SHORT EXERCISE: Copy the items from the line containing "red L-shape: moved" through the line containing "orange pentagon: moved 121 px up", inclusive, with "gray square" changed to "gray circle" and nothing else altered. Omit the picture lines.

PROVIDED MATERIAL:
## BEGIN

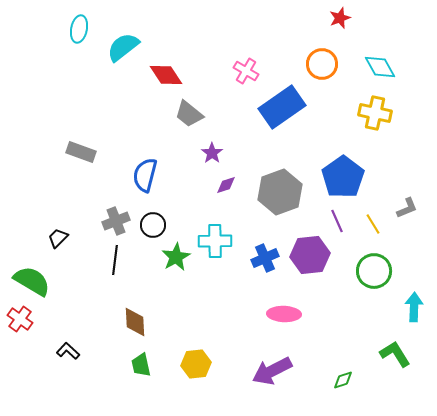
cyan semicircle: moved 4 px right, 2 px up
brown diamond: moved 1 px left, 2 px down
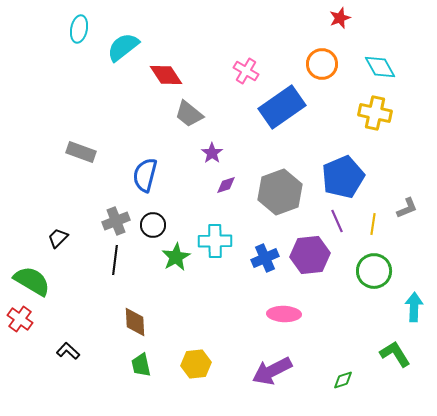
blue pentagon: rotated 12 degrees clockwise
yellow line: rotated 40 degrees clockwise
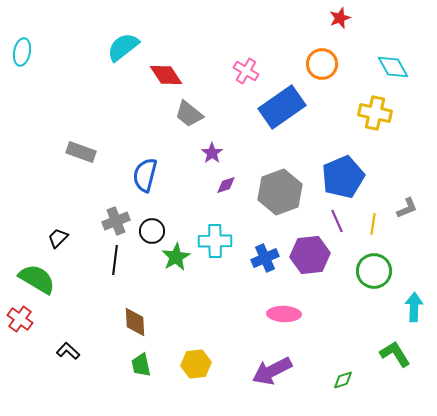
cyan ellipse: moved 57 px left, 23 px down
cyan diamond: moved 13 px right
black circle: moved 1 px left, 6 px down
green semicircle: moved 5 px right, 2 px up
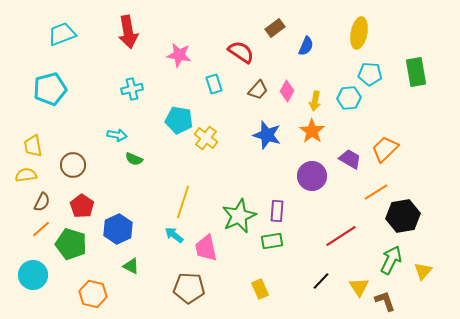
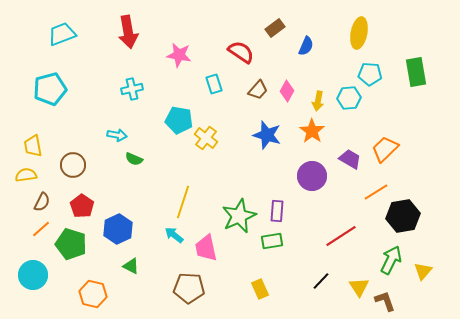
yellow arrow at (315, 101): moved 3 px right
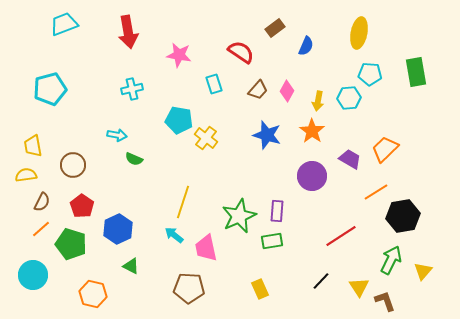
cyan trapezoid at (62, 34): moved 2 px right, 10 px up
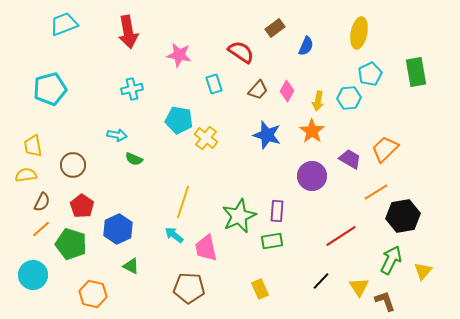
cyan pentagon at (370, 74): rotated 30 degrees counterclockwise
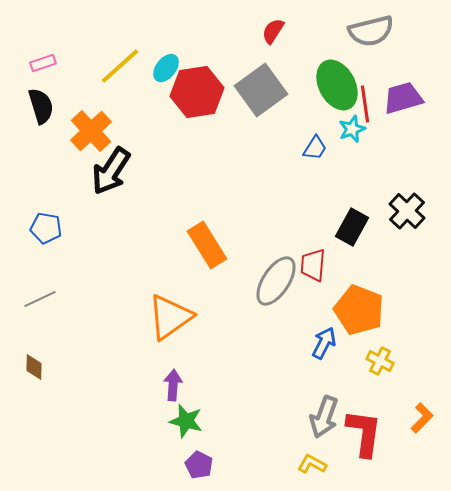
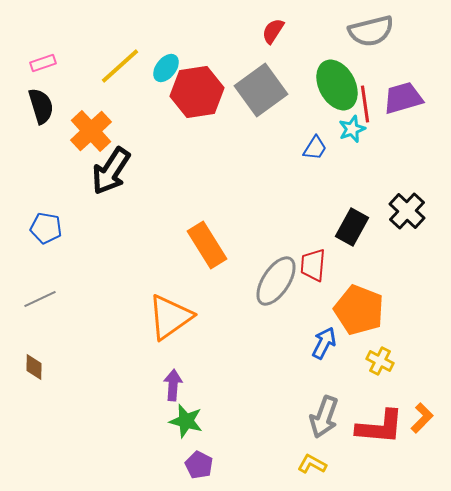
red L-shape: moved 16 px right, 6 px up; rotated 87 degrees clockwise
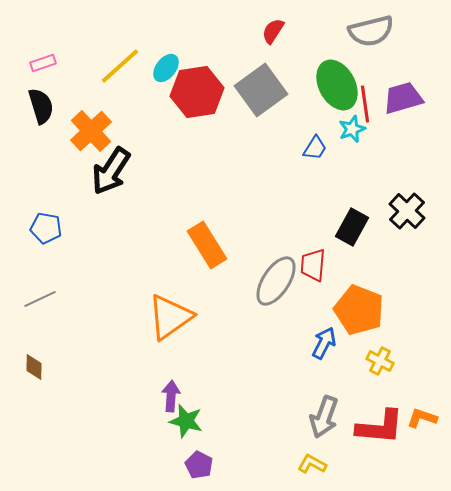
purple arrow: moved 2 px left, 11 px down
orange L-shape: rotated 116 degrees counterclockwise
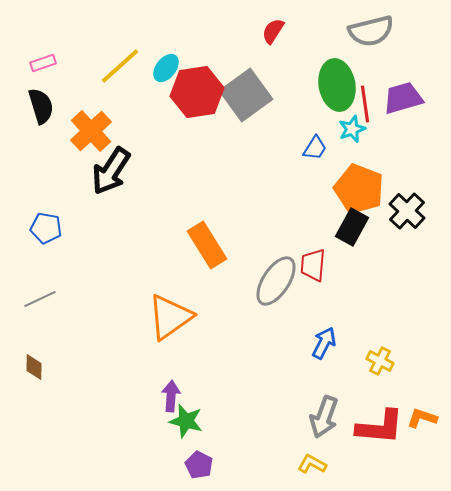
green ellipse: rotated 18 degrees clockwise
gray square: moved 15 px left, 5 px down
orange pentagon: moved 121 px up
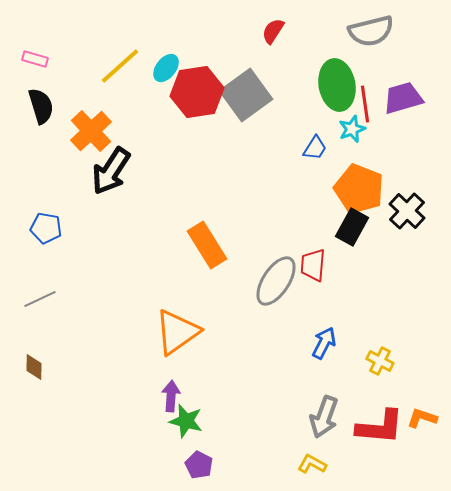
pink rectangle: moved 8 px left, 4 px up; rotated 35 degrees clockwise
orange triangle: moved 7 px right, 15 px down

## END
## BEGIN

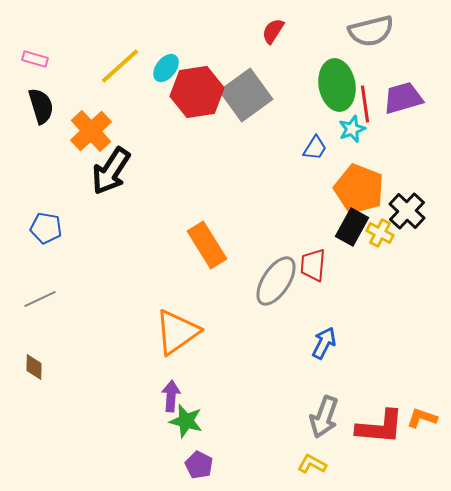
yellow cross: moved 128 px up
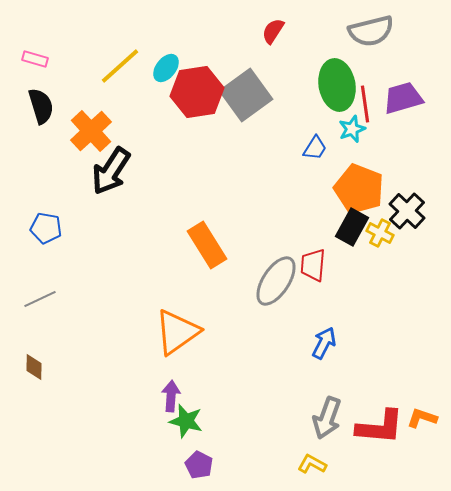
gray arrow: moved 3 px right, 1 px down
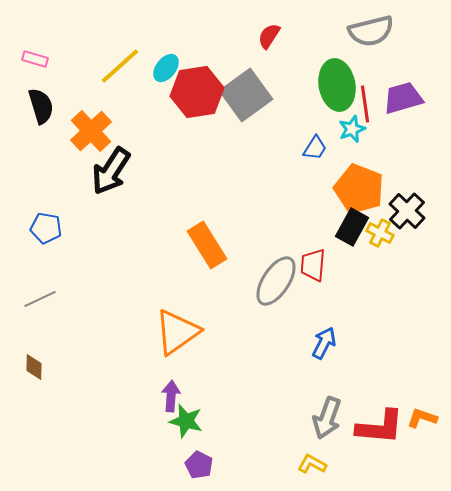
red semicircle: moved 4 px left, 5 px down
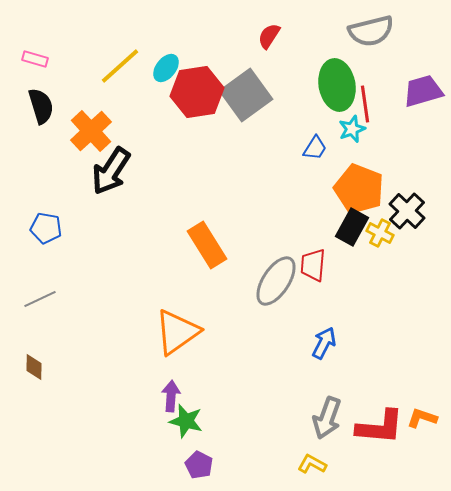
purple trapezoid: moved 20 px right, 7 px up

## END

TASK SOLUTION:
red L-shape: moved 16 px right, 6 px up; rotated 87 degrees clockwise
purple arrow: moved 2 px left, 11 px down
orange L-shape: rotated 116 degrees counterclockwise
green ellipse: rotated 18 degrees clockwise
gray circle: moved 15 px left, 5 px down
orange pentagon: moved 121 px up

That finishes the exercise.